Counted item lists:
- - - -

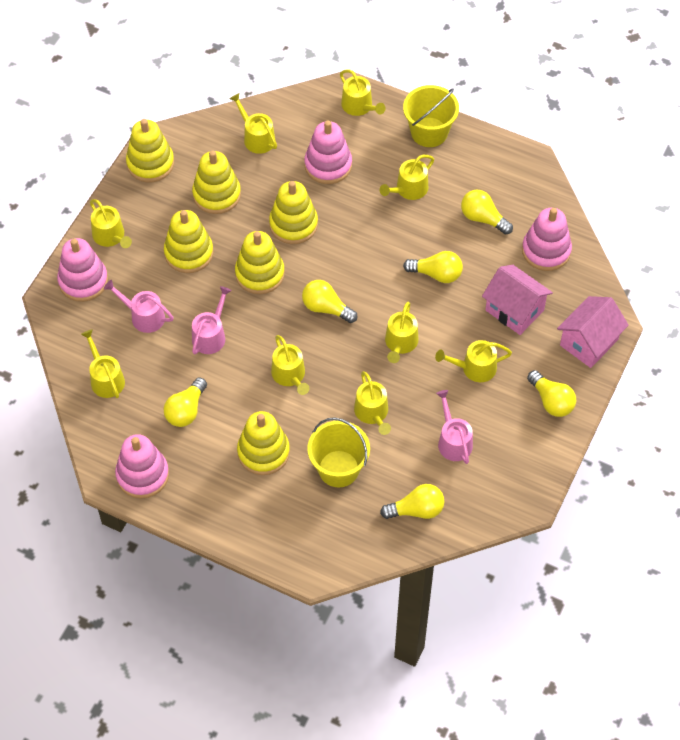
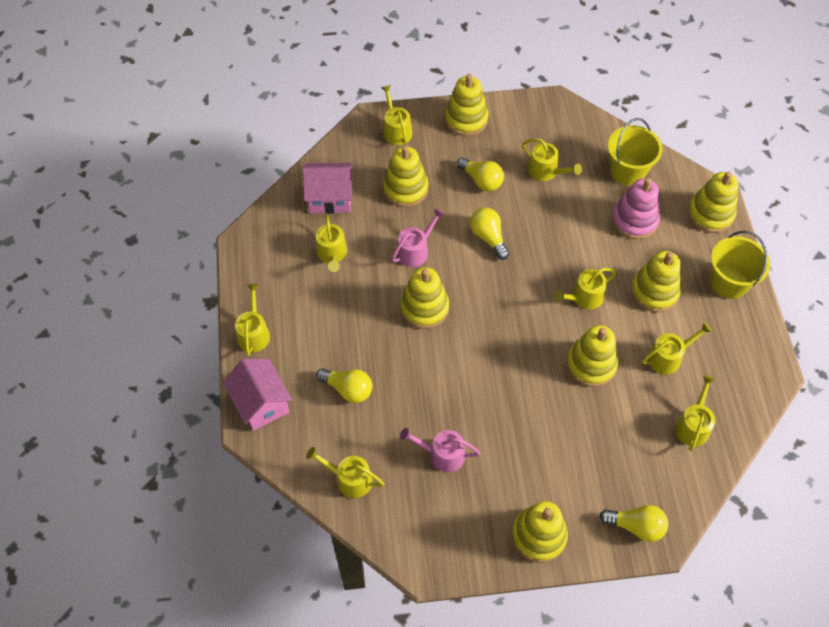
pink stacking toy: [57,238,108,302] [115,434,169,498] [304,121,352,184] [522,208,572,271] = 4 -> [612,178,660,239] = 1
pink watering can: [104,280,174,333] [192,286,232,355] [436,390,473,464] = 3 -> [392,208,445,267] [400,428,480,472] = 2
yellow light bulb: [164,378,207,427] [302,280,358,323] [380,484,444,519] [403,251,463,283] [461,190,513,235] [527,370,576,417] = 6 -> [316,368,372,403] [457,157,504,191] [470,207,509,260] [600,505,668,542] = 4
yellow stacking toy: [126,119,174,182] [164,210,213,273] [192,151,241,214] [235,231,285,294] [237,411,290,475] [269,181,318,244] = 6 -> [383,145,428,207] [400,267,449,329] [445,74,489,136] [512,501,568,563] [567,325,618,387] [631,251,681,312] [688,171,738,233] = 7
yellow watering can: [81,330,125,398] [90,199,132,248] [229,93,277,154] [271,335,310,395] [340,69,386,116] [354,371,391,435] [380,155,434,200] [385,302,419,363] [435,340,512,382] = 9 -> [235,284,270,356] [306,447,384,498] [316,214,347,272] [381,85,412,145] [522,138,582,181] [554,268,616,309] [642,322,712,374] [675,375,716,451] = 8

- - - -

» **How to complete this task**
None of the pictures should appear, though every line of the data above must be reproduced exactly.

» **Exercise response**
pink stacking toy: [57,238,108,302] [115,434,169,498] [304,121,352,184] [522,208,572,271] = 4 -> [612,178,660,239] = 1
pink watering can: [104,280,174,333] [192,286,232,355] [436,390,473,464] = 3 -> [392,208,445,267] [400,428,480,472] = 2
yellow light bulb: [164,378,207,427] [302,280,358,323] [380,484,444,519] [403,251,463,283] [461,190,513,235] [527,370,576,417] = 6 -> [316,368,372,403] [457,157,504,191] [470,207,509,260] [600,505,668,542] = 4
yellow stacking toy: [126,119,174,182] [164,210,213,273] [192,151,241,214] [235,231,285,294] [237,411,290,475] [269,181,318,244] = 6 -> [383,145,428,207] [400,267,449,329] [445,74,489,136] [512,501,568,563] [567,325,618,387] [631,251,681,312] [688,171,738,233] = 7
yellow watering can: [81,330,125,398] [90,199,132,248] [229,93,277,154] [271,335,310,395] [340,69,386,116] [354,371,391,435] [380,155,434,200] [385,302,419,363] [435,340,512,382] = 9 -> [235,284,270,356] [306,447,384,498] [316,214,347,272] [381,85,412,145] [522,138,582,181] [554,268,616,309] [642,322,712,374] [675,375,716,451] = 8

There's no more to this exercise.